Turn the data, from its first line through the line containing "daypacks (902, 851)", into a numbered list with no blank lines. Leave the pictures out.

== PROVIDED DATA ==

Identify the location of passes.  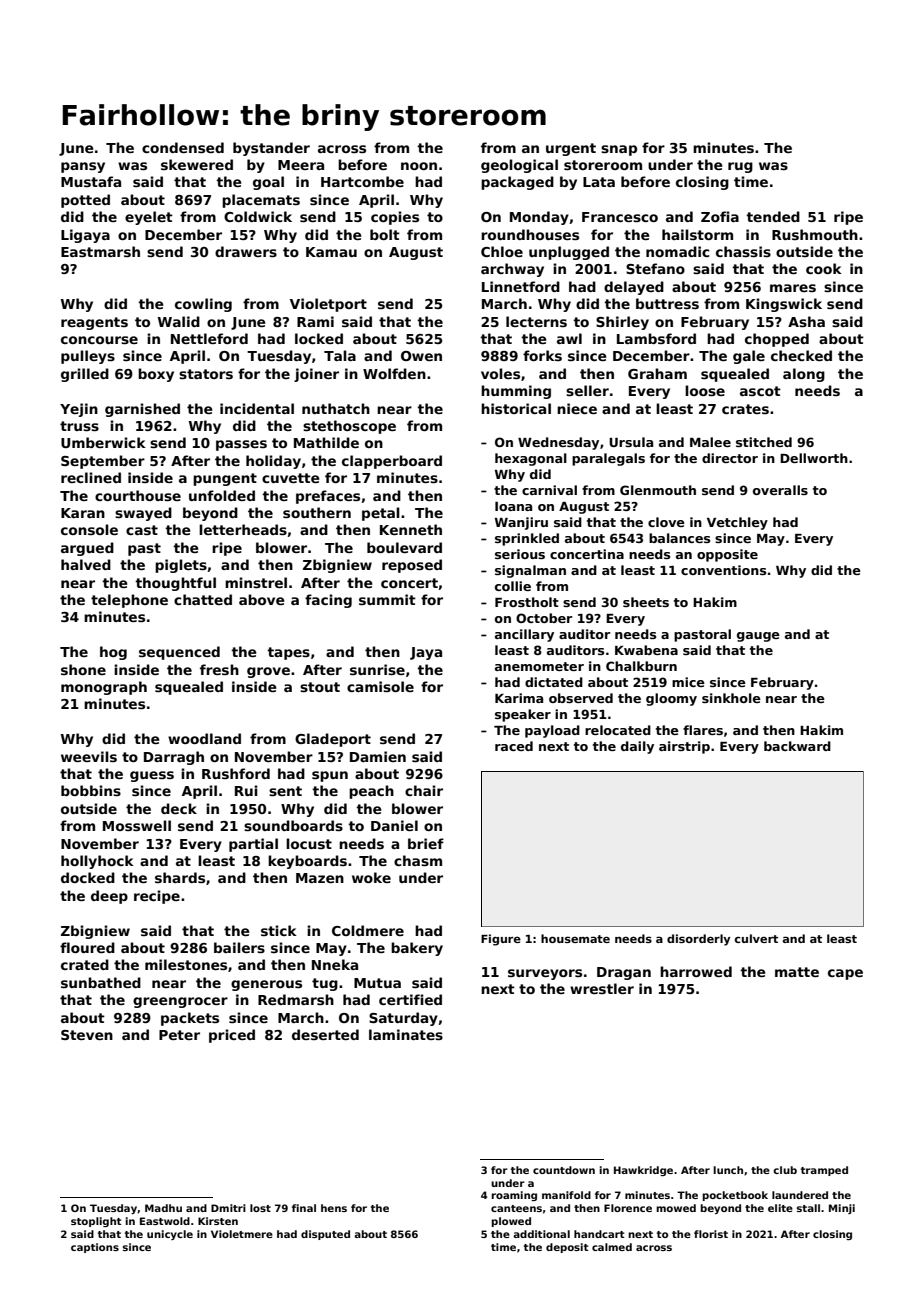
(241, 445).
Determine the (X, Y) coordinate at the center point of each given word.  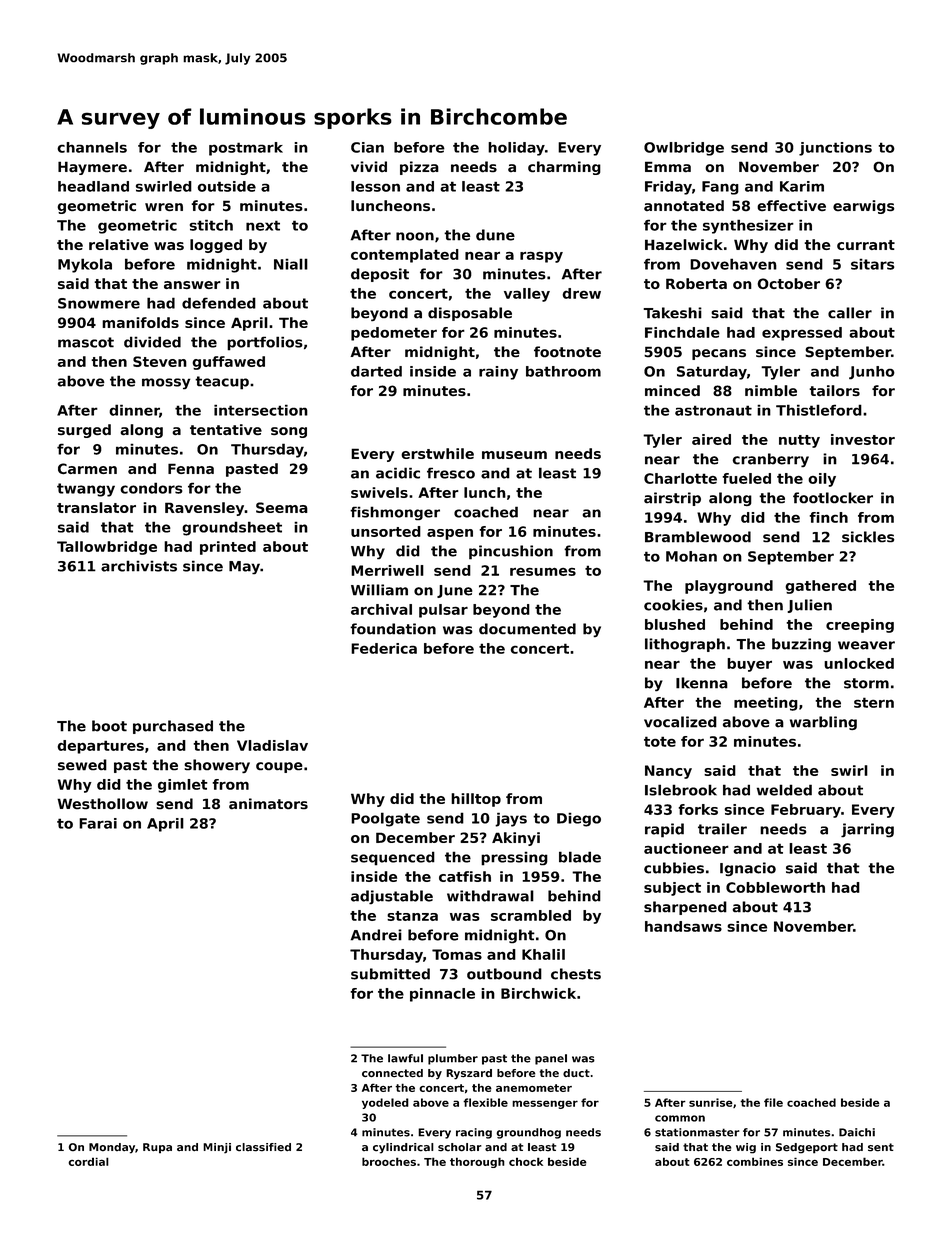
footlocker (833, 498)
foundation (393, 629)
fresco (451, 473)
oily (822, 480)
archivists (139, 566)
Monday (112, 1148)
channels (92, 147)
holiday (516, 149)
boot (109, 726)
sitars (872, 264)
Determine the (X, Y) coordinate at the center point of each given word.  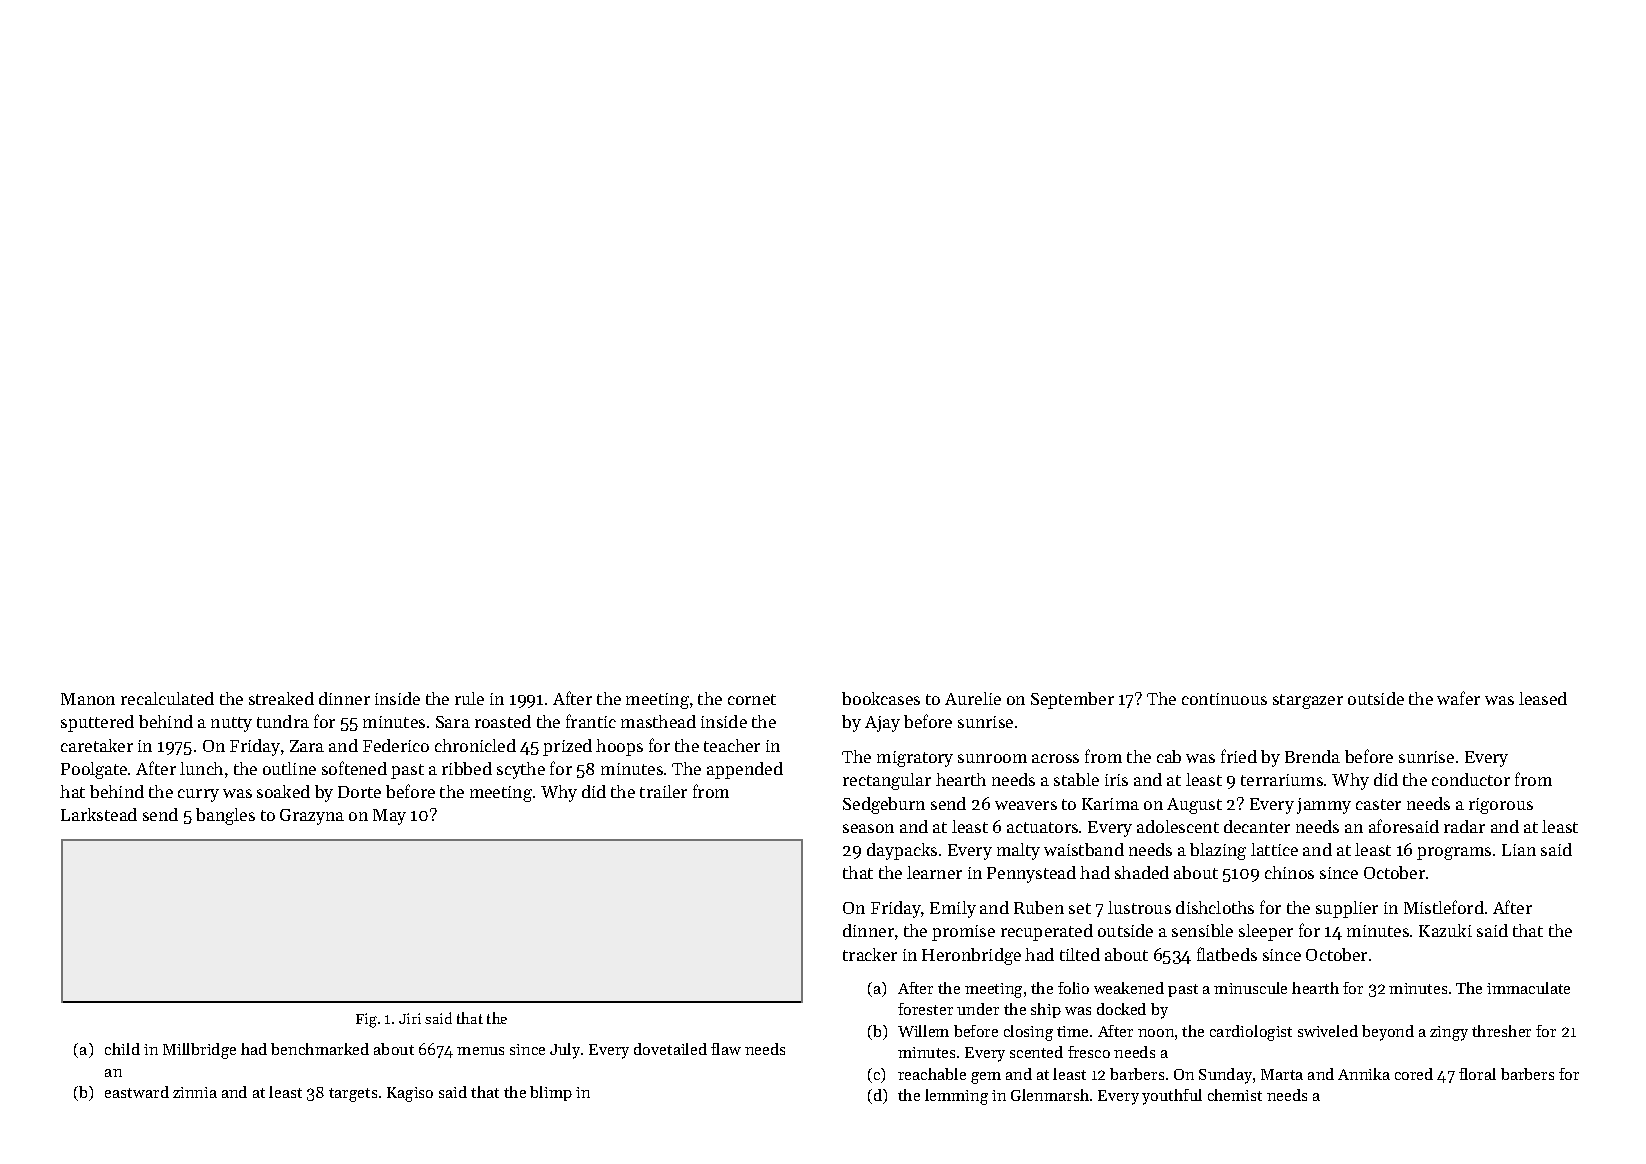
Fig (366, 1020)
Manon (88, 699)
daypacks (902, 851)
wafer (1458, 698)
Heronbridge (971, 956)
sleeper (1266, 932)
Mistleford (1444, 907)
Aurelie (973, 698)
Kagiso (410, 1094)
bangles (225, 816)
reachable (932, 1074)
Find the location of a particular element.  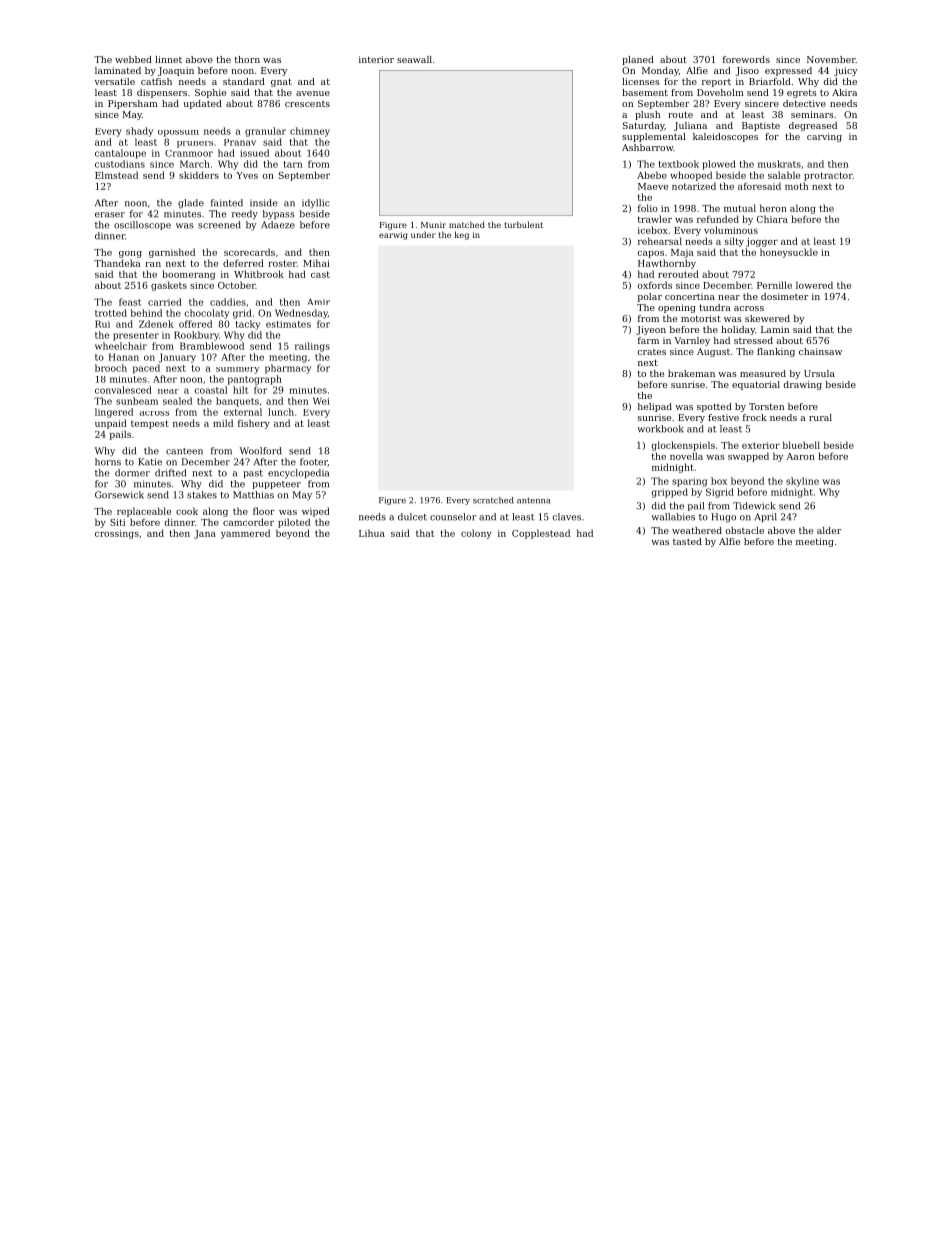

===

• TASK SOLUTION:
1. Identify the location of passes.  
2. (241, 445).
3. Determine the (X, Y) coordinate at the center point of each given word.  
4. footlocker (833, 498)
5. foundation (393, 629)
6. fresco (451, 473)
7. oily (822, 480)
8. archivists (139, 566)
9. Monday (112, 1148)
10. channels (92, 147)
11. holiday (516, 149)
12. boot (109, 726)
13. sitars (872, 264)
14. Determine the (X, Y) coordinate at the center point of each given word.  
15. Fig (366, 1020)
16. Manon (88, 699)
17. daypacks (902, 851)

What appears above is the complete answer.